* _Exercise aim_: Identify every line in the entries below that contains the word "bass", and copy each of those lines.

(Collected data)

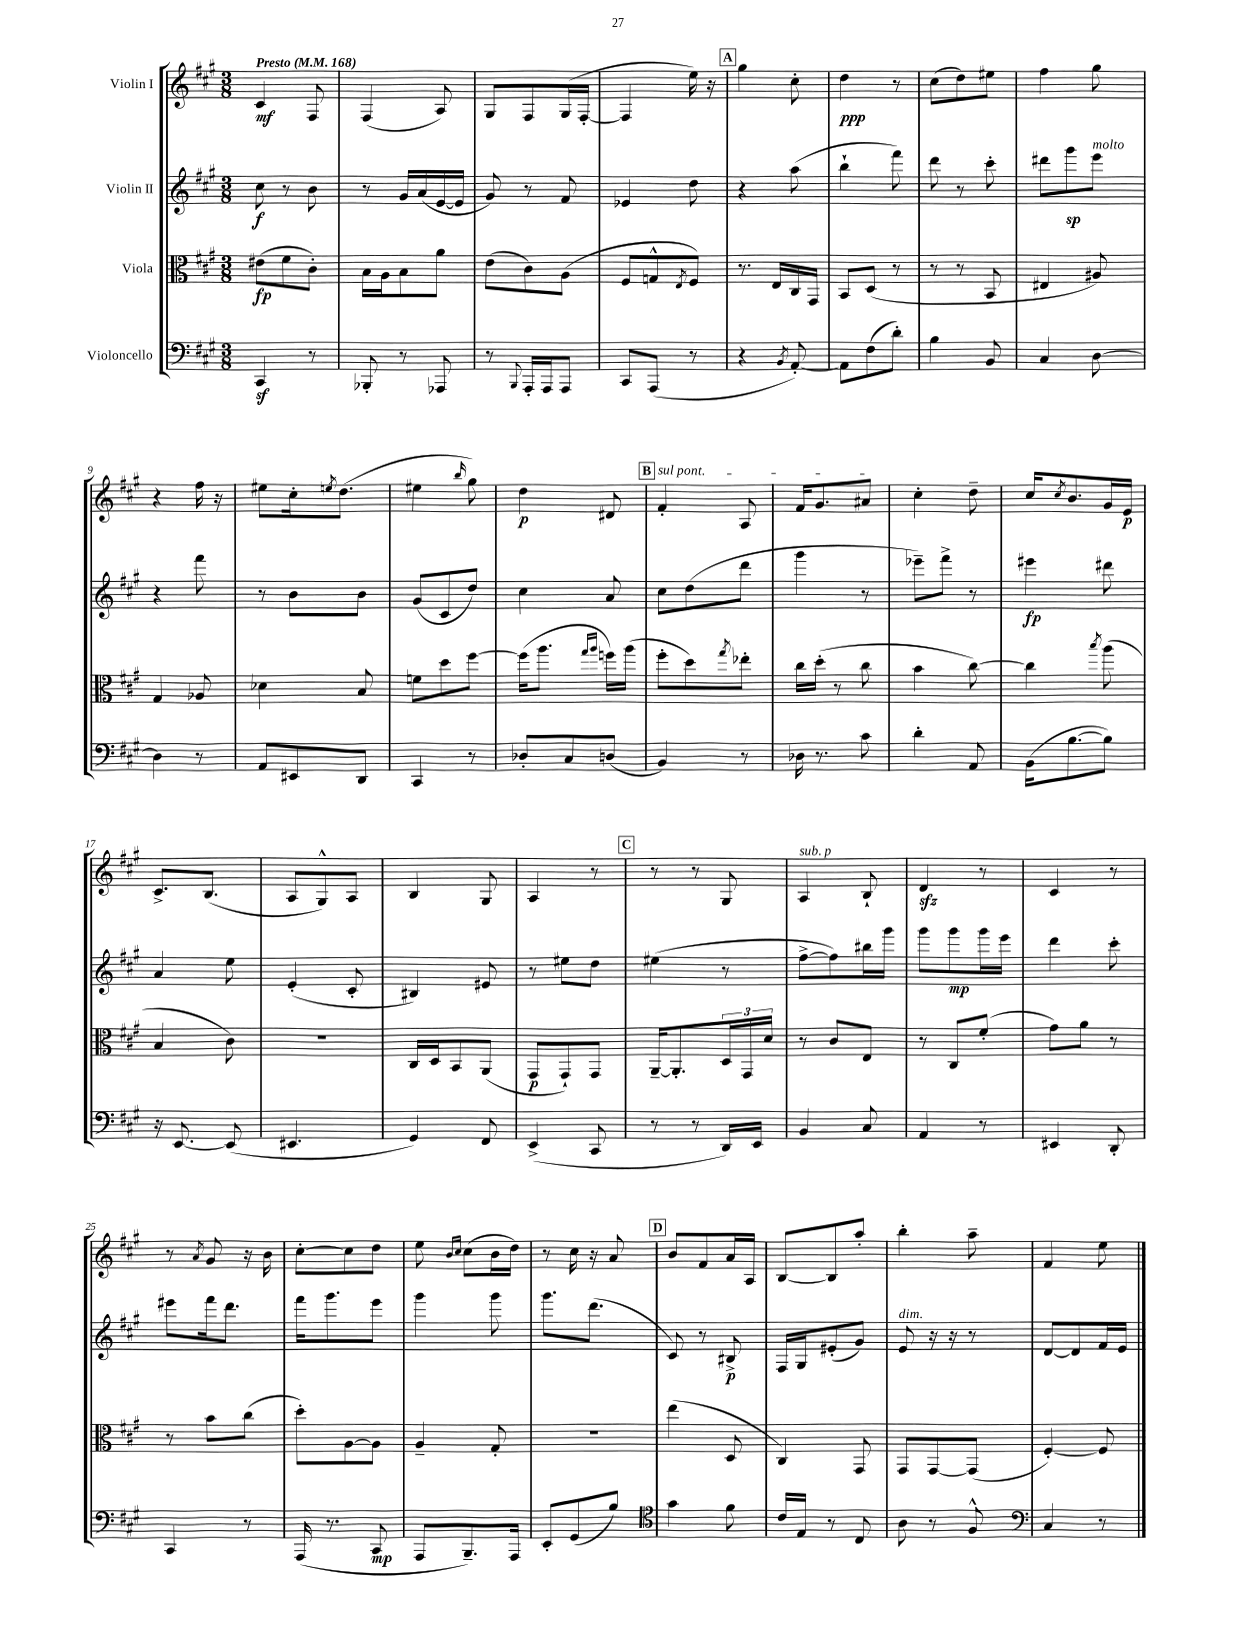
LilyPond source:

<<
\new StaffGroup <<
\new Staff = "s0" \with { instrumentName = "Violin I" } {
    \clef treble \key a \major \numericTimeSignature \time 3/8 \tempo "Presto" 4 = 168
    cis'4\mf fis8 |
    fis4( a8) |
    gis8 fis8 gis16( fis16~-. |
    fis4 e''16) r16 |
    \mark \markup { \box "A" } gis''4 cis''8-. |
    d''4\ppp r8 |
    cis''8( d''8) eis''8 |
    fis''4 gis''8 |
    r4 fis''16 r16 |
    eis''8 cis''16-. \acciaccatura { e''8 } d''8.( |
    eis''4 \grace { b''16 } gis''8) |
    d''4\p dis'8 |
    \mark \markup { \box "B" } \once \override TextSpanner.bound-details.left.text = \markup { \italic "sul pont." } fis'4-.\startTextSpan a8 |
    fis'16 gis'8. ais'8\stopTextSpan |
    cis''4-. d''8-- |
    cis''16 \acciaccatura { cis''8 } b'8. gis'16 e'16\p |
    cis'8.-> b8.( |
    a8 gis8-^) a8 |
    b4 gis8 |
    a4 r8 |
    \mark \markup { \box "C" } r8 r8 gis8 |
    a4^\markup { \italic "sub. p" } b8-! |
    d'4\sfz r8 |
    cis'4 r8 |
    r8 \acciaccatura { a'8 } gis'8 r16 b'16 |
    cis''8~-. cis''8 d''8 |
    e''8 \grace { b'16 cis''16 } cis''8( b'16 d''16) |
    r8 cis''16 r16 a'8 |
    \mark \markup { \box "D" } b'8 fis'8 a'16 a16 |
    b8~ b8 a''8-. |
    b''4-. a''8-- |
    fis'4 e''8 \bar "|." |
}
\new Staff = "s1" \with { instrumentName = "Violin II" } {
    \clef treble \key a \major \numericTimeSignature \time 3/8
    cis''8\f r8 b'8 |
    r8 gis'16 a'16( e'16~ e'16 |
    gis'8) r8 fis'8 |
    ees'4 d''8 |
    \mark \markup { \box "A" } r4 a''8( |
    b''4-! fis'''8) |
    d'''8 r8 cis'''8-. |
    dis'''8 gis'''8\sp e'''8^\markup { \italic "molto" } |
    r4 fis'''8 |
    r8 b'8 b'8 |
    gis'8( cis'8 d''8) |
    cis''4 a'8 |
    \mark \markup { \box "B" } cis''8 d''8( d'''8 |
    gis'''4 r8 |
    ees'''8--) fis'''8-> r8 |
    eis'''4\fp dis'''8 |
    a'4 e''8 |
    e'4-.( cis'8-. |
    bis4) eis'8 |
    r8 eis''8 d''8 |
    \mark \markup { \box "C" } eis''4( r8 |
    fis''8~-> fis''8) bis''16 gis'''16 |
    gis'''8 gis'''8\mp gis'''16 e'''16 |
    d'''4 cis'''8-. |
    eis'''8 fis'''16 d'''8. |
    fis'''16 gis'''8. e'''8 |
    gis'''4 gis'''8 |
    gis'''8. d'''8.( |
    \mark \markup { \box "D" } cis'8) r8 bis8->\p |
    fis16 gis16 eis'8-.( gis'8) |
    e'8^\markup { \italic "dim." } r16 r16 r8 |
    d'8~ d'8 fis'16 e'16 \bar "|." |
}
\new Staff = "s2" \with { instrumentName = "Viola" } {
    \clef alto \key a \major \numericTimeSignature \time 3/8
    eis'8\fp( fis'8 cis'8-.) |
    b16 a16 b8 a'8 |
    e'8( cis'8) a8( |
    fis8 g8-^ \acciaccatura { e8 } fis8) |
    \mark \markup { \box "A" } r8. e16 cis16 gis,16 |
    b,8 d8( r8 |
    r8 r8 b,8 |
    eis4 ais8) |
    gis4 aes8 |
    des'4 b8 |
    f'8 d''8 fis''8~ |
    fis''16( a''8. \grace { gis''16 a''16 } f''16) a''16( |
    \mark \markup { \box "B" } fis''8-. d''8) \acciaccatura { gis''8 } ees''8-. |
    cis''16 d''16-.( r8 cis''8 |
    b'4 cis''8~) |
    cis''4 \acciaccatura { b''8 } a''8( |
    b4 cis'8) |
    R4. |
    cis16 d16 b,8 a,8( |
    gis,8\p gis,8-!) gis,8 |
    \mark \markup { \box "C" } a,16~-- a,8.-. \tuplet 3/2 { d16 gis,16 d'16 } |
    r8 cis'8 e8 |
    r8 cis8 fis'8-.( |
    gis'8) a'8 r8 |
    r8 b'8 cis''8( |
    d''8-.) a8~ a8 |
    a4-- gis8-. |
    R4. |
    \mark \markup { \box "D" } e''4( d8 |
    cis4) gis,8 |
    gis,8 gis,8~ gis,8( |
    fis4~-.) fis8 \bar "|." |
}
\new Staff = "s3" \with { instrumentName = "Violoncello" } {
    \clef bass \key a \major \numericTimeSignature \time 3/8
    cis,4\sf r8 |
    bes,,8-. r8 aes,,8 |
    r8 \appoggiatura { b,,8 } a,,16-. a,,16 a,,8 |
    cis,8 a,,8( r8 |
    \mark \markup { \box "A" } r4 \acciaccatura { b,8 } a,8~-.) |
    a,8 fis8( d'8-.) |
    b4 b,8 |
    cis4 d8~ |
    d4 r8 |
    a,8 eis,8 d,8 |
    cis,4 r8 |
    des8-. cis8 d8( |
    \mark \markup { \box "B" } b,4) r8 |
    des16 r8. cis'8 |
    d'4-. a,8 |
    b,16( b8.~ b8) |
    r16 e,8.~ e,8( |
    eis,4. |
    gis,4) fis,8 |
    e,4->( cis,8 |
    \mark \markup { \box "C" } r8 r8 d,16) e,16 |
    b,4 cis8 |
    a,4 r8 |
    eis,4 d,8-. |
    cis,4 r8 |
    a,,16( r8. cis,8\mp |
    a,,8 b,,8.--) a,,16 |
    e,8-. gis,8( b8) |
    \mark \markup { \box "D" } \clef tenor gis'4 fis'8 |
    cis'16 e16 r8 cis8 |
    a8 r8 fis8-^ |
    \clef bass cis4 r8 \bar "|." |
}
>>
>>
...
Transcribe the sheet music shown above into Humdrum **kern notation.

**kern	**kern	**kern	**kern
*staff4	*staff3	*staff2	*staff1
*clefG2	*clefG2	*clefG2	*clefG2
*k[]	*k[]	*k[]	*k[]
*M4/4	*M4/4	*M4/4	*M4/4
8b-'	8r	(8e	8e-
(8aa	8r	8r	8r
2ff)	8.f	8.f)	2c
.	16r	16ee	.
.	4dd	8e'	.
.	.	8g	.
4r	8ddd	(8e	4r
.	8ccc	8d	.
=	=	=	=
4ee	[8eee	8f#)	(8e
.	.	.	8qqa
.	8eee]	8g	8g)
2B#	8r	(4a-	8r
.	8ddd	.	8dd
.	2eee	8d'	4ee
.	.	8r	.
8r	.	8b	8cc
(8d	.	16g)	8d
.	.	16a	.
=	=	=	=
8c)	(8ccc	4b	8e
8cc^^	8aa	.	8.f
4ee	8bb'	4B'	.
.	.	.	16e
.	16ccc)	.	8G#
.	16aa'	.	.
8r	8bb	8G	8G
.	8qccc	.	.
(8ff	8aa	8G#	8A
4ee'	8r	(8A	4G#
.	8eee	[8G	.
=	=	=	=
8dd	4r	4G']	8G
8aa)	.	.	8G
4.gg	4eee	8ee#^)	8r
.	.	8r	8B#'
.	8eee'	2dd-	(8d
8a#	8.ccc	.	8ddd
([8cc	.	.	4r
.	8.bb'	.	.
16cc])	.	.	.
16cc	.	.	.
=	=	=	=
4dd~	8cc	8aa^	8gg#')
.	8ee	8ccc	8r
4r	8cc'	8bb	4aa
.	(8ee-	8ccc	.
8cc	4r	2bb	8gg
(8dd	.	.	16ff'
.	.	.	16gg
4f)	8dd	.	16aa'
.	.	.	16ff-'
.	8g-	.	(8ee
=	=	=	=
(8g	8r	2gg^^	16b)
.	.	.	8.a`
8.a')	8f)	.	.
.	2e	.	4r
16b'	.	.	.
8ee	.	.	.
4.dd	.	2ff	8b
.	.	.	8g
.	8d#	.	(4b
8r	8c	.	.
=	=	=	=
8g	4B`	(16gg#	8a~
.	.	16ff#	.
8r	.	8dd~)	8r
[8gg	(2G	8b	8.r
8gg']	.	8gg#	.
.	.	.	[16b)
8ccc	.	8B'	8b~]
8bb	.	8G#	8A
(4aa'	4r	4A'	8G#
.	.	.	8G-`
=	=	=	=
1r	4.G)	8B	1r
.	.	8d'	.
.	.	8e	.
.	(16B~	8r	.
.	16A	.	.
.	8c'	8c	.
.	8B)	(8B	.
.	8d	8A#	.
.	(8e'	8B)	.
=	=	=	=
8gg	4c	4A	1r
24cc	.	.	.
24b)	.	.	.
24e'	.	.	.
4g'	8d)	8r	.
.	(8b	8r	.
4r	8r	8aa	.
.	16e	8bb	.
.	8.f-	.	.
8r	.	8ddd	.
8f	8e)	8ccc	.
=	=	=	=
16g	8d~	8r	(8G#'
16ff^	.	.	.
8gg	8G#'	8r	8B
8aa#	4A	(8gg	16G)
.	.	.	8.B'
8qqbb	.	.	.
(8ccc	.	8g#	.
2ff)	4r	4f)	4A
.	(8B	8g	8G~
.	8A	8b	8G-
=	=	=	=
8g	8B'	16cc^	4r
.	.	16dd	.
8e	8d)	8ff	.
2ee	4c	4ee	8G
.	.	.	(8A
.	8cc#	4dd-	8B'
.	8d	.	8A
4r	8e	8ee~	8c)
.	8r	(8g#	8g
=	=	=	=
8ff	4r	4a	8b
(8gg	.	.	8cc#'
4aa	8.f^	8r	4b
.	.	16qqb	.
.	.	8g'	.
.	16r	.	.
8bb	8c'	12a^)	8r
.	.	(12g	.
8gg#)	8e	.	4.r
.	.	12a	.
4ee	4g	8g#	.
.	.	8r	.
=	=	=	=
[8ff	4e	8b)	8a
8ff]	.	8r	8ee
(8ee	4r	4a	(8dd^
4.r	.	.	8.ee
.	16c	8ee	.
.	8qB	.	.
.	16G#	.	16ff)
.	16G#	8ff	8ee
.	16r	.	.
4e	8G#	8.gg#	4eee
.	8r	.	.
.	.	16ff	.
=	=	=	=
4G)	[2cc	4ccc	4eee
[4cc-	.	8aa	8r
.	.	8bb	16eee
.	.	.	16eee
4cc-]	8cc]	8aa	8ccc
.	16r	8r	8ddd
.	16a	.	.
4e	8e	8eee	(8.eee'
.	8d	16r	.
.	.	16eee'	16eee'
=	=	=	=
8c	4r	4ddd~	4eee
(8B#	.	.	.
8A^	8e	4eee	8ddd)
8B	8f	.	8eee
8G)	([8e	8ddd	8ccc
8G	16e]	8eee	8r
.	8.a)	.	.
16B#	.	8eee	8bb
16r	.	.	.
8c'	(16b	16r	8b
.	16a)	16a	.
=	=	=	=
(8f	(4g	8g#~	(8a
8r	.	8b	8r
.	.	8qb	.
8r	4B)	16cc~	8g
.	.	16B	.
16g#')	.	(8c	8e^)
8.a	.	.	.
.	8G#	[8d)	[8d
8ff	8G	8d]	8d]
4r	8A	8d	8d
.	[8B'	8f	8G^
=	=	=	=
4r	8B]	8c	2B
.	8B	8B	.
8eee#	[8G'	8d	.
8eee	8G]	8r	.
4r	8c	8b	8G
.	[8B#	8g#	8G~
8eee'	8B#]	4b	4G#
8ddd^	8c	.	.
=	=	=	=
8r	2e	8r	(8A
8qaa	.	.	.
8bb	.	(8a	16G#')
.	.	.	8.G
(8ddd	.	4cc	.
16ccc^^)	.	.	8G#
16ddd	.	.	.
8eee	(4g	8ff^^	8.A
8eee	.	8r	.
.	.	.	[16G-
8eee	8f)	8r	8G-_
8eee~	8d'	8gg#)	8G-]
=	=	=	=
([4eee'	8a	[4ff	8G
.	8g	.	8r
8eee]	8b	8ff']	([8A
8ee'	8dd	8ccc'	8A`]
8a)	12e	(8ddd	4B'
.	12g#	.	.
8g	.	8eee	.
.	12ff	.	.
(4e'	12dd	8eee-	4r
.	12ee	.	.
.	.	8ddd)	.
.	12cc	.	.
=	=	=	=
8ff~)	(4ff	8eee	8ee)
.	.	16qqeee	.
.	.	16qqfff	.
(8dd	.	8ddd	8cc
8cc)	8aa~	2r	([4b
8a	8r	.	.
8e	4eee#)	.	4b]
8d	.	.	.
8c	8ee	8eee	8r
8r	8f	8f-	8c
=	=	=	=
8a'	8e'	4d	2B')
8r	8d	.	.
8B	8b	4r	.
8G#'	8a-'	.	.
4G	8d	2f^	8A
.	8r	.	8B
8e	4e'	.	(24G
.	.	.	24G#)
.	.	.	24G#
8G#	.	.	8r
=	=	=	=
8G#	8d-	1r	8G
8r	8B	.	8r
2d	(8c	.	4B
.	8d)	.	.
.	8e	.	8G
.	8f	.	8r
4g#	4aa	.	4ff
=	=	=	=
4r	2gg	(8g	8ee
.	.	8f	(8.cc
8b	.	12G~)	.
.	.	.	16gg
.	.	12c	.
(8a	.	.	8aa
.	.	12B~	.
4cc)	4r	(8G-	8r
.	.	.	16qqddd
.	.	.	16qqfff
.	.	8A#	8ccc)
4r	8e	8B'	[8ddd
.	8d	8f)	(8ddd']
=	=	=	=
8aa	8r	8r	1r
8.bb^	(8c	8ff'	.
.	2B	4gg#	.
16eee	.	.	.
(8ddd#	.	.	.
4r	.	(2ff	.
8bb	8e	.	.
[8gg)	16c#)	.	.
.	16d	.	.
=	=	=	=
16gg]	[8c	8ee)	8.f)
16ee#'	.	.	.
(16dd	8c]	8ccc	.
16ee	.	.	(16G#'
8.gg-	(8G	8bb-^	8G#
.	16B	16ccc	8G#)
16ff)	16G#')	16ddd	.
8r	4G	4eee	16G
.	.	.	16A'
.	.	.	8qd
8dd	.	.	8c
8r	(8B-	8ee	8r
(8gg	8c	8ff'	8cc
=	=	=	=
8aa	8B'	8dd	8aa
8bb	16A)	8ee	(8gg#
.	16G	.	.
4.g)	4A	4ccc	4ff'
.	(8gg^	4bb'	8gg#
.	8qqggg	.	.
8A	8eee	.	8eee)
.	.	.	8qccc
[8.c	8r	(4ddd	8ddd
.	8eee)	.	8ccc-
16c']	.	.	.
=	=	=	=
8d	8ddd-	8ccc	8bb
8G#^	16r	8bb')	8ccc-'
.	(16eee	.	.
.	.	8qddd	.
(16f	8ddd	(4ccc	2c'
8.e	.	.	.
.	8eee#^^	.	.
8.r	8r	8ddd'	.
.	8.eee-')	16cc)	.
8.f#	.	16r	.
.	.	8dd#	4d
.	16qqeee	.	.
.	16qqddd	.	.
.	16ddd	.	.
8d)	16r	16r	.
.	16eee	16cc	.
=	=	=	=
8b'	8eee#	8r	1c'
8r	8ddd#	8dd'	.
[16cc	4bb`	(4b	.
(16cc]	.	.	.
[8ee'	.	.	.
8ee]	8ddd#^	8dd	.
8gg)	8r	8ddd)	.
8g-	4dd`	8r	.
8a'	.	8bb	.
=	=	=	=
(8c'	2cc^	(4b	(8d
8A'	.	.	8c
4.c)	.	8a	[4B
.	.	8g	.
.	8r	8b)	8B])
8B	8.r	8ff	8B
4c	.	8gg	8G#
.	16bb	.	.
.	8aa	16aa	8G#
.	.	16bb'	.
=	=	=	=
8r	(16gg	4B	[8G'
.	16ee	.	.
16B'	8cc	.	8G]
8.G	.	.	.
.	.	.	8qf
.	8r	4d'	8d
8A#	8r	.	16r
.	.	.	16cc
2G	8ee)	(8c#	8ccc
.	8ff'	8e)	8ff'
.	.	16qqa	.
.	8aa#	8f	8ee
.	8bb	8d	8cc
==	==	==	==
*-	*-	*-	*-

* _Answer to the exercise_:
    \clef bass \key a \major \numericTimeSignature \time 3/8
    \clef bass cis4 r8 \bar "|." |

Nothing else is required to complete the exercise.